▸ **PROBLEM DESCRIPTION**
The answer is an exact copy of the lines from the one with "red arrow: (115, 145)" to the end of the listing below, pictures left out.
Content starts
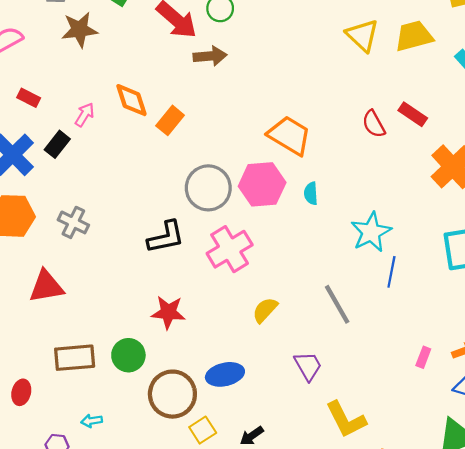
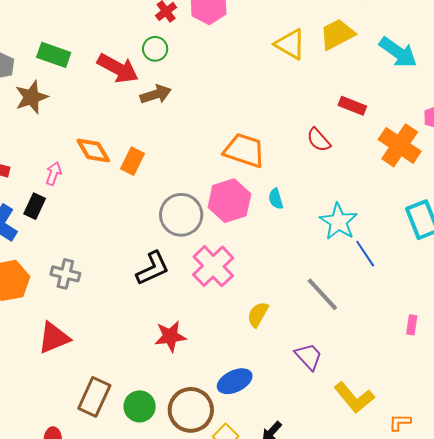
red semicircle: (374, 124) -> (319, 140), moved
blue line: (391, 272) -> (365, 254), turned -32
green circle: (128, 355) -> (140, 406), moved
brown rectangle: (75, 358) -> (94, 397), turned -48

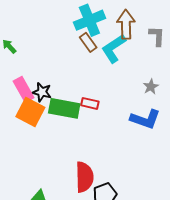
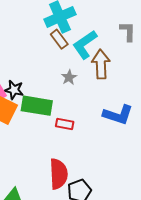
brown arrow: (126, 24) -> (101, 64), moved
gray star: (151, 87) -> (69, 77), moved
red rectangle: (90, 103) -> (65, 124), moved

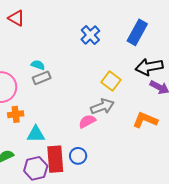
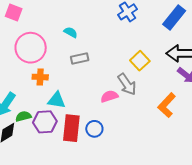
gray rectangle: (42, 78) -> (80, 59), moved
gray arrow: (102, 106) -> (127, 84), turned 65
orange L-shape: (145, 120) -> (167, 105), turned -80
purple hexagon: (36, 168) -> (45, 122), moved

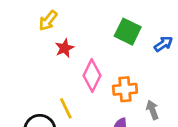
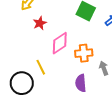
pink diamond: (92, 76) -> (60, 43), turned 30

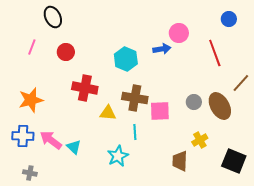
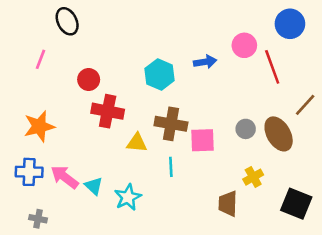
blue circle: (229, 19) -> (290, 24), size x1.5
pink circle: (179, 33) -> (244, 45), moved
red circle: (66, 52) -> (89, 80), moved
cyan star: (118, 156) -> (128, 197), moved

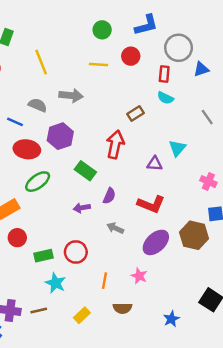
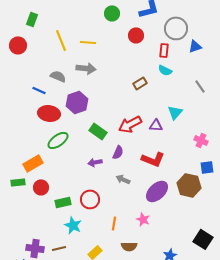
yellow line: (99, 64) -> (88, 42), moved
red arrow: (115, 145) -> (130, 124), moved, turned -130

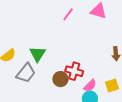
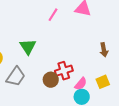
green triangle: (38, 54) -> (28, 47), moved
red cross: (74, 71) -> (64, 71), turned -30

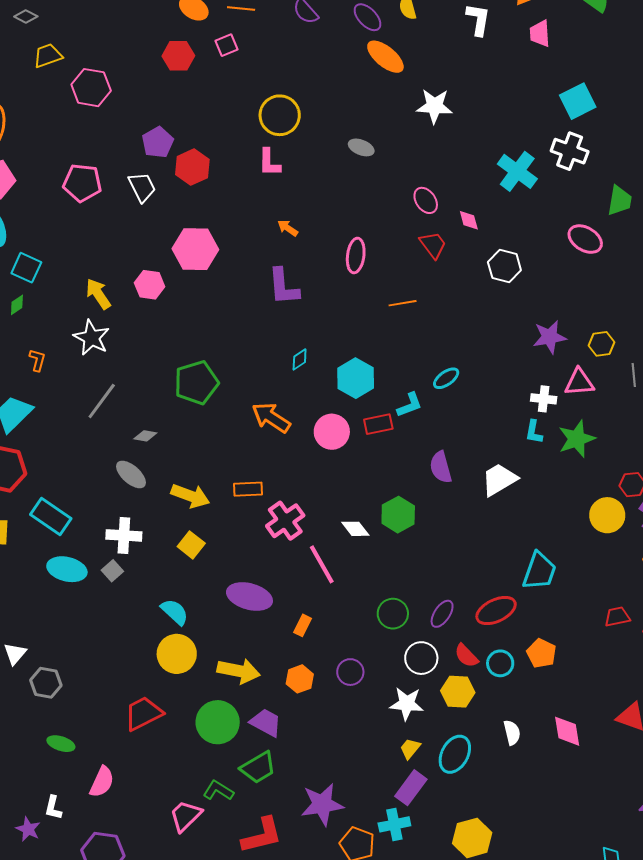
Content ends
▸ **EXERCISE ANSWER**
red arrow: (115, 145) -> (130, 124), moved, turned -130

green triangle: (38, 54) -> (28, 47), moved
red cross: (74, 71) -> (64, 71), turned -30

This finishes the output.